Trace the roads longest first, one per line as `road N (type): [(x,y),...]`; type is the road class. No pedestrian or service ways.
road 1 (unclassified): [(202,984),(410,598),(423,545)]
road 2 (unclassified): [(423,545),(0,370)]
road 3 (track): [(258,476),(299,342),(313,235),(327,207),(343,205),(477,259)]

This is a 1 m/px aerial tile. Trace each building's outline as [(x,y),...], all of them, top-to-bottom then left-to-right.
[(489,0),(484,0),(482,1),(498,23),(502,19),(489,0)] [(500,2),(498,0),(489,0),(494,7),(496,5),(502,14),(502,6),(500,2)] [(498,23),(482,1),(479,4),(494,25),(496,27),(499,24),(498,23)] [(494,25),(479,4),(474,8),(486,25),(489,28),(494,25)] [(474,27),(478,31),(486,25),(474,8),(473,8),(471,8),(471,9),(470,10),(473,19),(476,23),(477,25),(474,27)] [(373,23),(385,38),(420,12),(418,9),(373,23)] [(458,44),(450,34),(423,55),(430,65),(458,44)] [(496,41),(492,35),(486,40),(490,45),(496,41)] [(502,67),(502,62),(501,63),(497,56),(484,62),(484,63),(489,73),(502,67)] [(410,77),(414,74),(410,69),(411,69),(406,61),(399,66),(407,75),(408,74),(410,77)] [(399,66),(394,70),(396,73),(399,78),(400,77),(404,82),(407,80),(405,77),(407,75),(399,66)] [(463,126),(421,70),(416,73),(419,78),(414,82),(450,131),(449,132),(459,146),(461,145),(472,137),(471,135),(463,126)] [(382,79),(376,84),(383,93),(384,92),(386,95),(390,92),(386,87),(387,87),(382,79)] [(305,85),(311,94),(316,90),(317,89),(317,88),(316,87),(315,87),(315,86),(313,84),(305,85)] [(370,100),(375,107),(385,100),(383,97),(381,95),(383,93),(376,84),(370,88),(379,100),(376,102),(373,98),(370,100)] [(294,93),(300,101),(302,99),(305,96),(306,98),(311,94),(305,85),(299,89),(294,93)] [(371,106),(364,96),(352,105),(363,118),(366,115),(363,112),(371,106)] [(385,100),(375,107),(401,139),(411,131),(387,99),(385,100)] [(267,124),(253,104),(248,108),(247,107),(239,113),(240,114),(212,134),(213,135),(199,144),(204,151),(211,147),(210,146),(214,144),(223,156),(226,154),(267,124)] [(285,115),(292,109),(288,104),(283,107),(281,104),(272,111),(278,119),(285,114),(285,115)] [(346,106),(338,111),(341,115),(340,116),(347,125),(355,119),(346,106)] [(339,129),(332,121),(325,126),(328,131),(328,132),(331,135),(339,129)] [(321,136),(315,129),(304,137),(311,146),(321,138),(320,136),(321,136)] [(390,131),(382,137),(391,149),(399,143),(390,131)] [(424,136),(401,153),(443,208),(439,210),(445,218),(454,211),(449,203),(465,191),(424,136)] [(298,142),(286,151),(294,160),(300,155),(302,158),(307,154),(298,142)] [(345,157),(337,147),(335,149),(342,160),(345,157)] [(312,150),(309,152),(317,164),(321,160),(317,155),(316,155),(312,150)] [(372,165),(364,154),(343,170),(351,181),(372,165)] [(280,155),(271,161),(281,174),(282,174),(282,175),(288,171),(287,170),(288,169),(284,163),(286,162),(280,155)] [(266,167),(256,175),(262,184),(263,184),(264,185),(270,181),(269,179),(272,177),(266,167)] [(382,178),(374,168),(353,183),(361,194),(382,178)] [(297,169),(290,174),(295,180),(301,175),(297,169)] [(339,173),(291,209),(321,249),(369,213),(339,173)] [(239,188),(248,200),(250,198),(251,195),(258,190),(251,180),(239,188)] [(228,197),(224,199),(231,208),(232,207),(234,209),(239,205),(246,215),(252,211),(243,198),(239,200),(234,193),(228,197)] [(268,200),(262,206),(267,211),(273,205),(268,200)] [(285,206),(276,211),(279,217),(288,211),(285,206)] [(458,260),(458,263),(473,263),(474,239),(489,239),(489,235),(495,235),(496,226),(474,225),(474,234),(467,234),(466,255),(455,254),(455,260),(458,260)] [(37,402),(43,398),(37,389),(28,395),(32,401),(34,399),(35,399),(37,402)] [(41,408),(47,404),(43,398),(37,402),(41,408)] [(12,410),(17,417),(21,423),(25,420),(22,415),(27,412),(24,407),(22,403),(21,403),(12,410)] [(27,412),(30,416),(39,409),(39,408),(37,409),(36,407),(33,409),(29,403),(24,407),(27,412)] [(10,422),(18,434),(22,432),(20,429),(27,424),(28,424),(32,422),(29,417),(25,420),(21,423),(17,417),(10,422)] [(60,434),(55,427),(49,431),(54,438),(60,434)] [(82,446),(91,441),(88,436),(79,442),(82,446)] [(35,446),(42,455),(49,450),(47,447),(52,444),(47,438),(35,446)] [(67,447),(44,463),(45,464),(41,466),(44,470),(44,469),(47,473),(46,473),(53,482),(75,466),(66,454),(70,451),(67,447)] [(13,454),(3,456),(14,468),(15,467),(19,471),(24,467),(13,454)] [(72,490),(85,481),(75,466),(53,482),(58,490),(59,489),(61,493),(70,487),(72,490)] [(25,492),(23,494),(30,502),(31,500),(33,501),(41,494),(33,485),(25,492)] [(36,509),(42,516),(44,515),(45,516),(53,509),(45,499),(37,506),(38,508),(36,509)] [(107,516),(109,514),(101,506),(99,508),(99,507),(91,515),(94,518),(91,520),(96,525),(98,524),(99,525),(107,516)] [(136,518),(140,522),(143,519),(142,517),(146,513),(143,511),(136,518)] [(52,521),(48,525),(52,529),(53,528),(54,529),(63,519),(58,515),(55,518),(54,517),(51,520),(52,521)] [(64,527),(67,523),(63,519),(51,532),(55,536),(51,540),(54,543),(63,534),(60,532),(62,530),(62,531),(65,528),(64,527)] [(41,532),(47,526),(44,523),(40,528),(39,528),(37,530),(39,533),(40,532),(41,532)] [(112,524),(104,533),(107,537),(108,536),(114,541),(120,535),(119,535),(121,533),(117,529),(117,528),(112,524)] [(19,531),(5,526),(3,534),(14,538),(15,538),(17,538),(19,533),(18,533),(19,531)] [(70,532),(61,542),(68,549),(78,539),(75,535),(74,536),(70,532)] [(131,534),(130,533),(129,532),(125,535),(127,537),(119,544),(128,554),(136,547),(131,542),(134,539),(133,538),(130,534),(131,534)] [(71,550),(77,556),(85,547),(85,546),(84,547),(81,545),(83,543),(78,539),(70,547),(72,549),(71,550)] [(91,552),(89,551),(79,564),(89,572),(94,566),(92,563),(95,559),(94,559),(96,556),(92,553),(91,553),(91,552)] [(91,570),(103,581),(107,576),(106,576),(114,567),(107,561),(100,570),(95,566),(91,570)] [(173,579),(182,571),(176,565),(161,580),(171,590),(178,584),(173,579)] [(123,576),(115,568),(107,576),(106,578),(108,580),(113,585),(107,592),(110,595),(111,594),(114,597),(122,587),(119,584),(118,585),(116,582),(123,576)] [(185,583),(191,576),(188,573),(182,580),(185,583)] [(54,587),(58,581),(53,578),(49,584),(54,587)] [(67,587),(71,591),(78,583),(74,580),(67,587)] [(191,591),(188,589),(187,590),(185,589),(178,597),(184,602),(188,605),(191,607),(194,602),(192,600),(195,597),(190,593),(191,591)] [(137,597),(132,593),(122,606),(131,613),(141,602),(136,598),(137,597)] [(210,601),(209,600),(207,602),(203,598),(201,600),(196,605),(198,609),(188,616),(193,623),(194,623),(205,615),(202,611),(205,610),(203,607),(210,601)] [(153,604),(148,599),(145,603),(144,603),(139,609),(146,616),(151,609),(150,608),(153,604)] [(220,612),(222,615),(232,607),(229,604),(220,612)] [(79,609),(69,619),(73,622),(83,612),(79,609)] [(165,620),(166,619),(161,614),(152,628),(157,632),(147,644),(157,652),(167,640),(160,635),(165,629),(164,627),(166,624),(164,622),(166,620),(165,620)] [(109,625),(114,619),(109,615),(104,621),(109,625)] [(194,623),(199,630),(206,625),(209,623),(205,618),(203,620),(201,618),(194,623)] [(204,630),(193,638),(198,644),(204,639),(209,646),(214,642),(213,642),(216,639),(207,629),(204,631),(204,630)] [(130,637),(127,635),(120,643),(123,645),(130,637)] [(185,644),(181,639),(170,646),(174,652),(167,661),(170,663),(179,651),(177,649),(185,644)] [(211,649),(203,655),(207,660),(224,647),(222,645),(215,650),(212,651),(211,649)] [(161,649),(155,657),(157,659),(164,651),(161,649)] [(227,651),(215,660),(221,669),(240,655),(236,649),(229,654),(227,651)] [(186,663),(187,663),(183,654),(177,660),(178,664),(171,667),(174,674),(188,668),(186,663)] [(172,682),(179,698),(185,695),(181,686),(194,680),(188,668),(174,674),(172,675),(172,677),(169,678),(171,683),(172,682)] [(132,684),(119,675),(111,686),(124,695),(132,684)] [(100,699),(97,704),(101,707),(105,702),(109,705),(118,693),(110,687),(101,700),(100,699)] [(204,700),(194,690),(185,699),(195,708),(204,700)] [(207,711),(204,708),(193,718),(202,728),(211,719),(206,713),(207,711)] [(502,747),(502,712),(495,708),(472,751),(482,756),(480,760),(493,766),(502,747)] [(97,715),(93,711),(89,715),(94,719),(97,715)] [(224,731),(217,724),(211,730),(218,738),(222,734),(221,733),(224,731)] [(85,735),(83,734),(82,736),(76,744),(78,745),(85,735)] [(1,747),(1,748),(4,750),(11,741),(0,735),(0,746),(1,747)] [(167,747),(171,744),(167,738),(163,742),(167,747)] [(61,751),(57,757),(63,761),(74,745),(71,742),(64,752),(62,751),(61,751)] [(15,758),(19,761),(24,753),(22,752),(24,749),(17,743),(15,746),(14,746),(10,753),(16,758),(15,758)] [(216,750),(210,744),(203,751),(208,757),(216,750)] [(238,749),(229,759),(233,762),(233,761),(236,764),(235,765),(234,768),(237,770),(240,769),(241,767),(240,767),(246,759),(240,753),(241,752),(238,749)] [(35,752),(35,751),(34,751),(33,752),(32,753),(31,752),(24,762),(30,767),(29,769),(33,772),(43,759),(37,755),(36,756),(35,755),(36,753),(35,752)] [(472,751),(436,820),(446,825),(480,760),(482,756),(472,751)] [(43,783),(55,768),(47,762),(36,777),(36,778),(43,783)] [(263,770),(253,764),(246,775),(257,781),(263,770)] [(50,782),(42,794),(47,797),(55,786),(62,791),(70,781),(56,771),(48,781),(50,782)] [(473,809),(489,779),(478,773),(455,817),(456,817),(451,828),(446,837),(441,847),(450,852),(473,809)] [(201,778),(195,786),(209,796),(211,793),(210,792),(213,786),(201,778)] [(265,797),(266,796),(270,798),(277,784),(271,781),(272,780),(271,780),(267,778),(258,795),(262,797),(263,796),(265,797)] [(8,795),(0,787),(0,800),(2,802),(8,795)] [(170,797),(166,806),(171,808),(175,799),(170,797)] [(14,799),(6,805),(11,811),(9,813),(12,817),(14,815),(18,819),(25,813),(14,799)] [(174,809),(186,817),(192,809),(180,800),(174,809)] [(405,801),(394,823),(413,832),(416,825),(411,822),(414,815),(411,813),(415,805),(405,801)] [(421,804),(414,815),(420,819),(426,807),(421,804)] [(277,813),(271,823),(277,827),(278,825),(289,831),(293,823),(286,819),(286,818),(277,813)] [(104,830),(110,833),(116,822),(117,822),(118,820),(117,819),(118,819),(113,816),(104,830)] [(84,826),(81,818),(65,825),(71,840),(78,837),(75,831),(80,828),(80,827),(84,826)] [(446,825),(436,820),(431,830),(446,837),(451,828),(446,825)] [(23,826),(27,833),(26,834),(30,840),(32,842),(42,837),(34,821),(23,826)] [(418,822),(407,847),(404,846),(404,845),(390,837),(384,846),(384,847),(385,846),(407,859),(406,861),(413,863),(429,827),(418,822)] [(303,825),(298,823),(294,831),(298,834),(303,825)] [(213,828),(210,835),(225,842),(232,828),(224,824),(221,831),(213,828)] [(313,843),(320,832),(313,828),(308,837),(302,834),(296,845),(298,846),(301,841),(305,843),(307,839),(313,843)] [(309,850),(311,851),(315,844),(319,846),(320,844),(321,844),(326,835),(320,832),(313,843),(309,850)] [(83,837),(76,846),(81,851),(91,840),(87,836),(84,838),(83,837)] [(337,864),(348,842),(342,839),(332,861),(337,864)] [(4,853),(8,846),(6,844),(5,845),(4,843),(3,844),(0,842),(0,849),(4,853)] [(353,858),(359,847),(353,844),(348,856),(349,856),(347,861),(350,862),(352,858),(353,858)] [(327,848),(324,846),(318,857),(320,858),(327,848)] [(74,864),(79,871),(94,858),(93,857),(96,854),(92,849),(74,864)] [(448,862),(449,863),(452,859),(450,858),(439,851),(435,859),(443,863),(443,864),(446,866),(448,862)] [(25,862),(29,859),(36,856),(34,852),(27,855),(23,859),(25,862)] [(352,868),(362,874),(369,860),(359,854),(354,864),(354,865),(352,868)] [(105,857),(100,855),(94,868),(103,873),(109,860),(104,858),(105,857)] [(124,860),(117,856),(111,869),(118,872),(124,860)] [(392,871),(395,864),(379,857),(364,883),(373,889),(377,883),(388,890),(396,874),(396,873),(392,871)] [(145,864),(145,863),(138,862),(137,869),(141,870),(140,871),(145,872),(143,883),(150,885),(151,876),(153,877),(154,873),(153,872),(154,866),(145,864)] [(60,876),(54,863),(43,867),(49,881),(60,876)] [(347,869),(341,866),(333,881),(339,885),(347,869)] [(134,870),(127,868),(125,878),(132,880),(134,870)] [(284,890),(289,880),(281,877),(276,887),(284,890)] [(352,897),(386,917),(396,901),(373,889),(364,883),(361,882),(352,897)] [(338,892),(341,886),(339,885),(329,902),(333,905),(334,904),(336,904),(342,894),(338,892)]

----------------------------------------

Exercise description:
From the listing, copy each line containing the word "Trace".

Worked solution:
Trace the roads longest first, one per line as `road N (type): [(x,y),...]`; type is the road class. No pedestrian or service ways.
This is a 1 m/px aerial tile. Trace each building's outline as [(x,y),...], all of them, top-to-bottom then left-to-right.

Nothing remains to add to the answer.